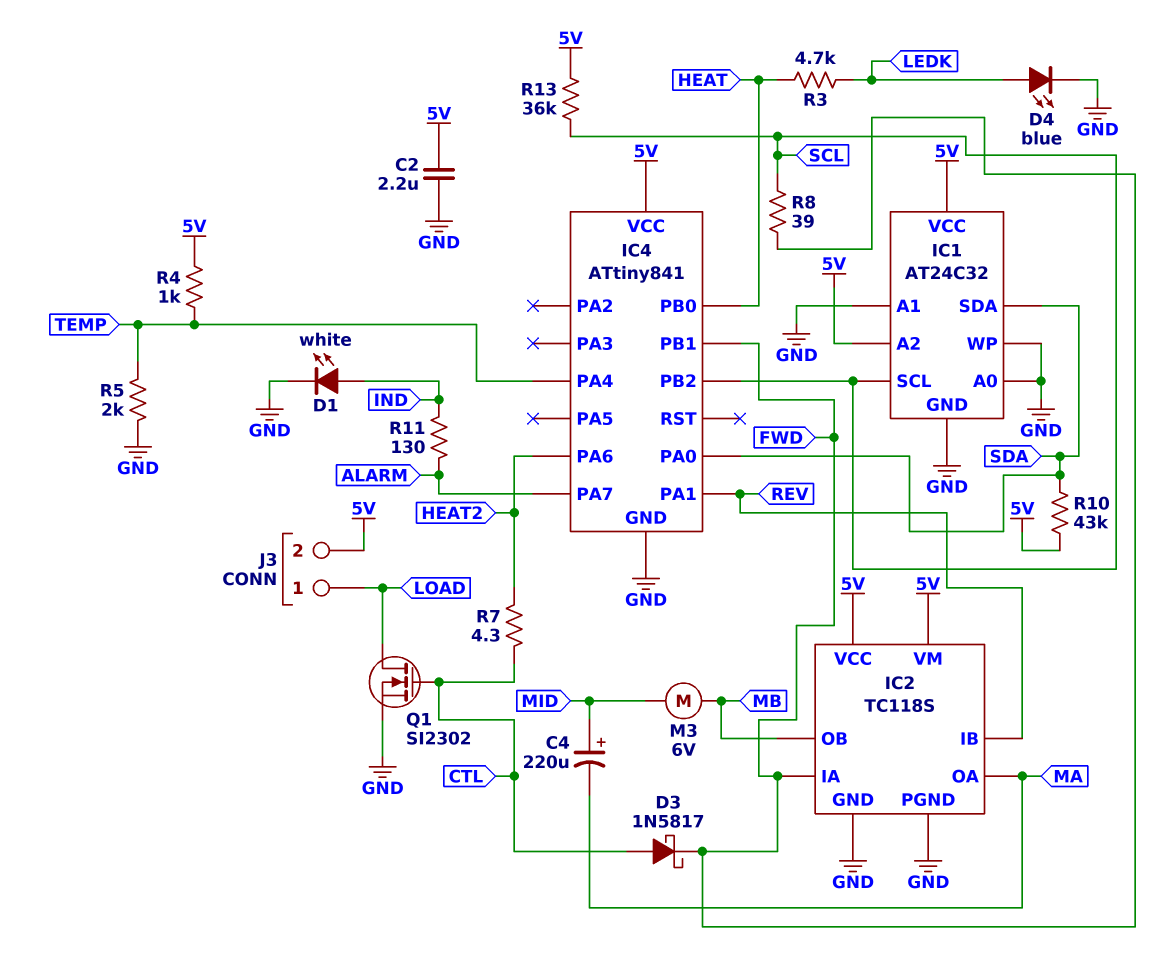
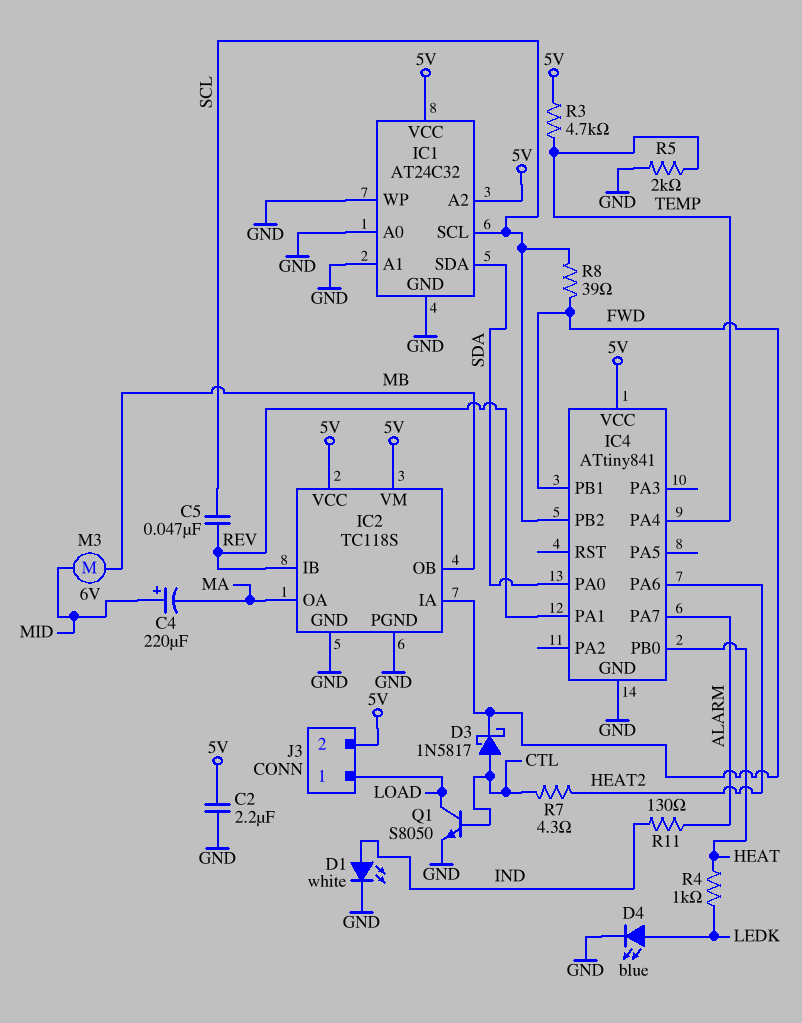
C5: none -> 47nF (REV, SCL)
Q1: NMOS SI2302 (G CTL, D LOAD, S GND) -> NPN S8050 (B CTL, C LOAD, E GND)
R3: 4.7k (HEAT, LEDK) -> 4.7k (5V, TEMP)
R4: 1k (5V, TEMP) -> 1k (HEAT, LEDK)
R10: 43k (5V, SDA) -> none
R13: 36k (5V, SCL) -> none

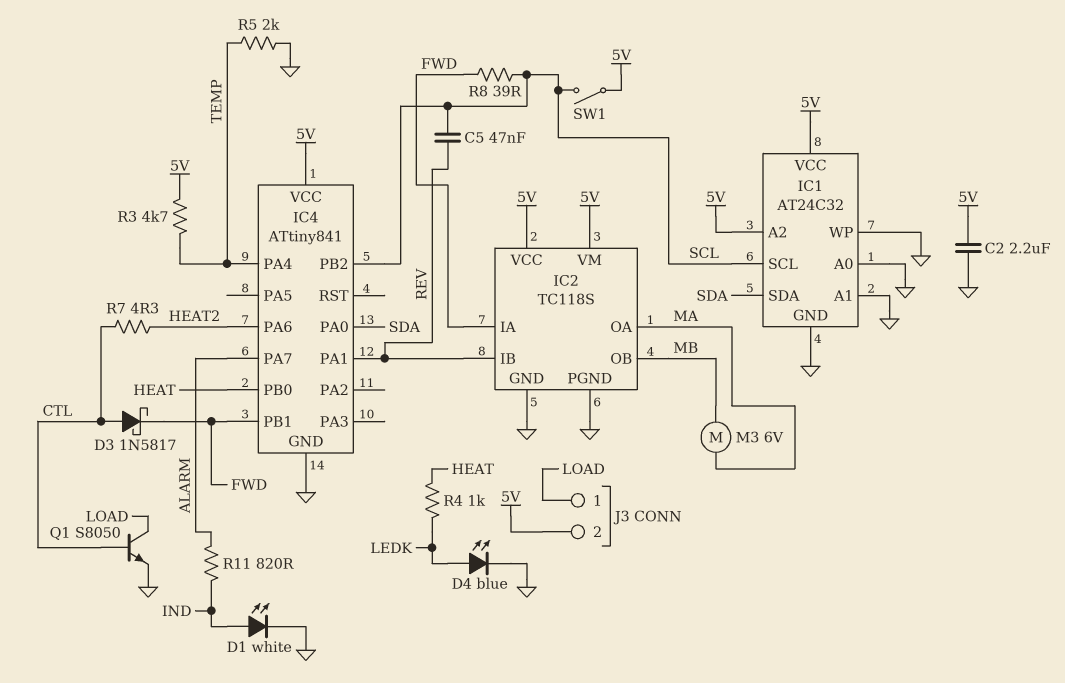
C4: 220uF (plus MID, minus MA) -> none
M3: motor 6V (MB, MID) -> motor 6V (MA, MB)
R11: 130 (ALARM, IND) -> 820 (ALARM, IND)
SW1: none -> switch (5V, SCL)

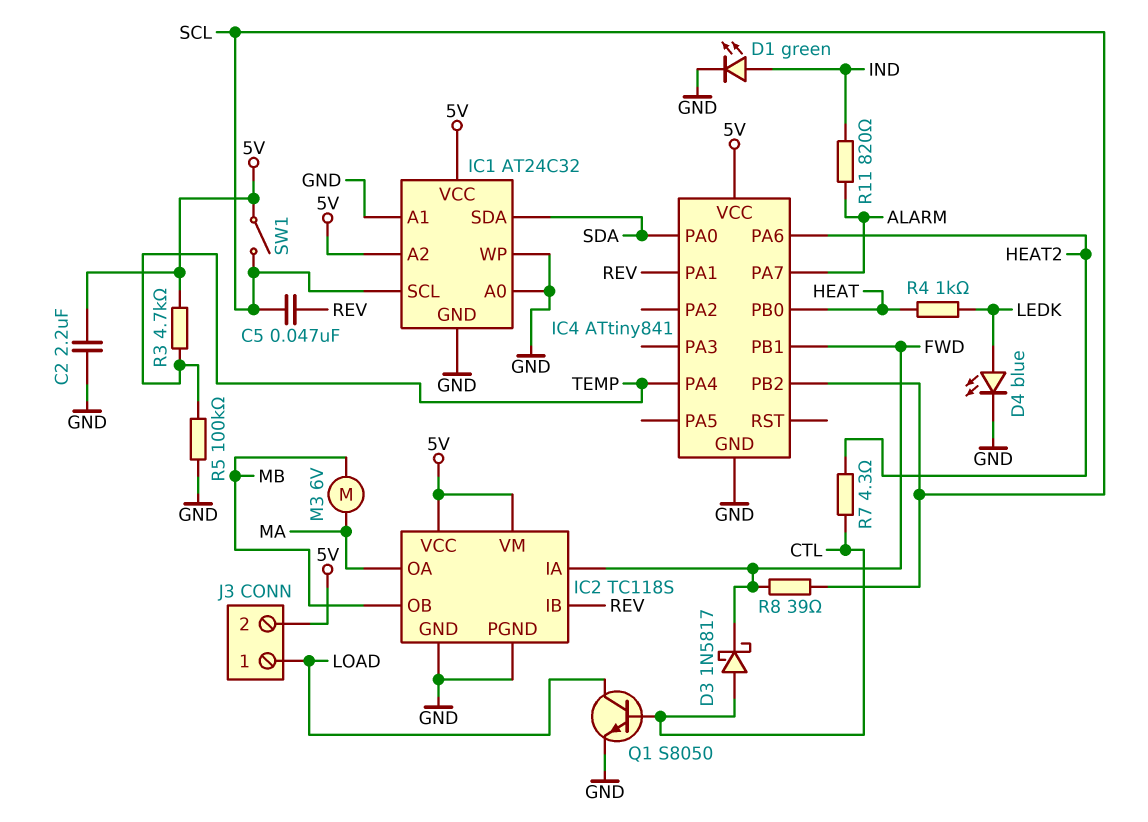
D1: LED white (A IND, K GND) -> LED green (A IND, K GND)
R5: 2k (GND, TEMP) -> 100k (GND, TEMP)

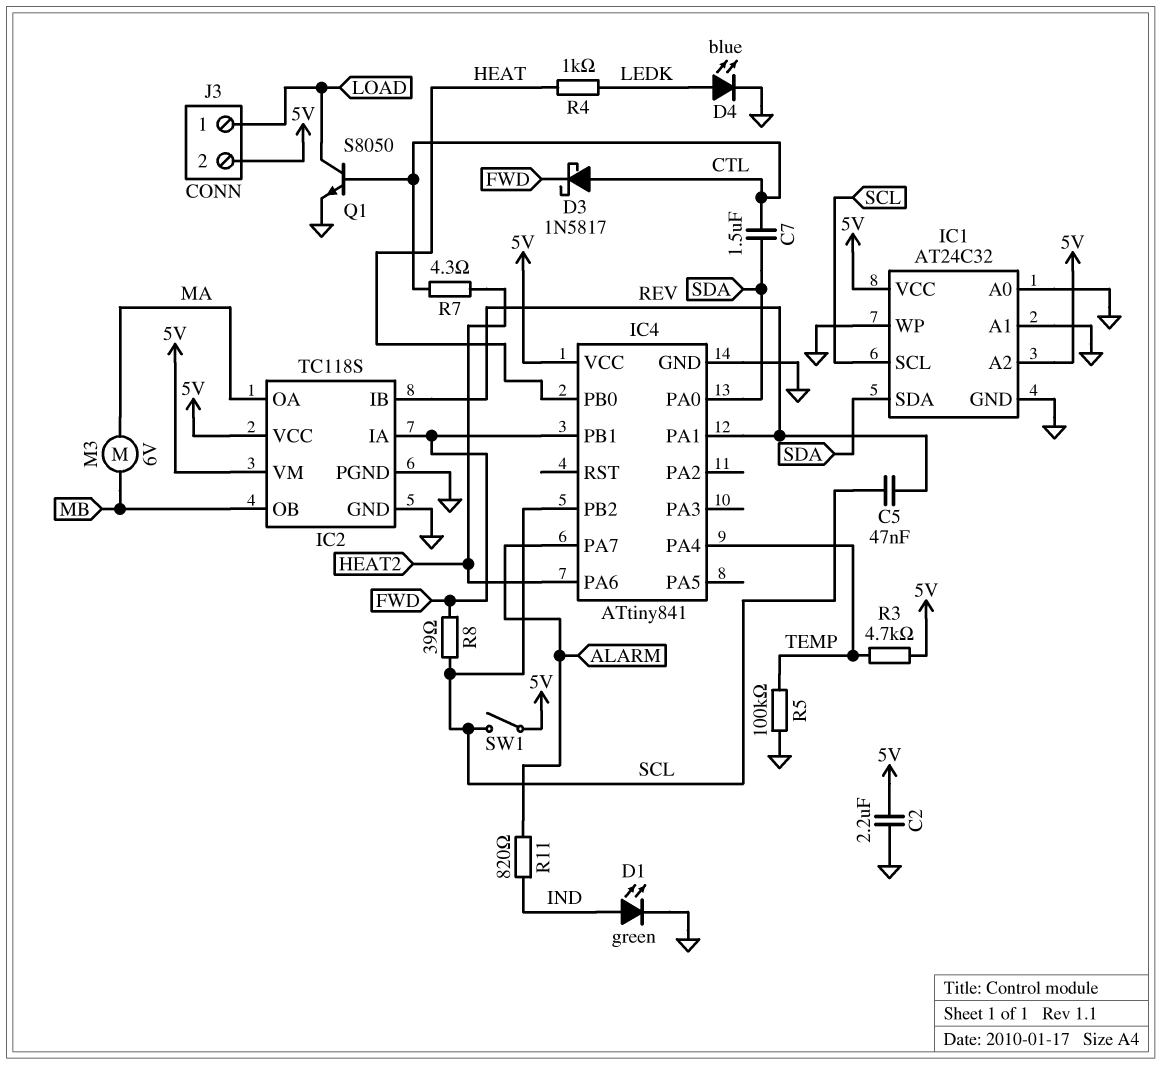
C7: none -> 1.5uF (CTL, SDA)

Aim of the task -
In the entries above, find the line containing "R10: 43k (5V, SDA) -> none". Transcribe it and every later line to the end, exactly, and leave out the pictures.

Written response -
R10: 43k (5V, SDA) -> none
R13: 36k (5V, SCL) -> none

C4: 220uF (plus MID, minus MA) -> none
M3: motor 6V (MB, MID) -> motor 6V (MA, MB)
R11: 130 (ALARM, IND) -> 820 (ALARM, IND)
SW1: none -> switch (5V, SCL)

D1: LED white (A IND, K GND) -> LED green (A IND, K GND)
R5: 2k (GND, TEMP) -> 100k (GND, TEMP)

C7: none -> 1.5uF (CTL, SDA)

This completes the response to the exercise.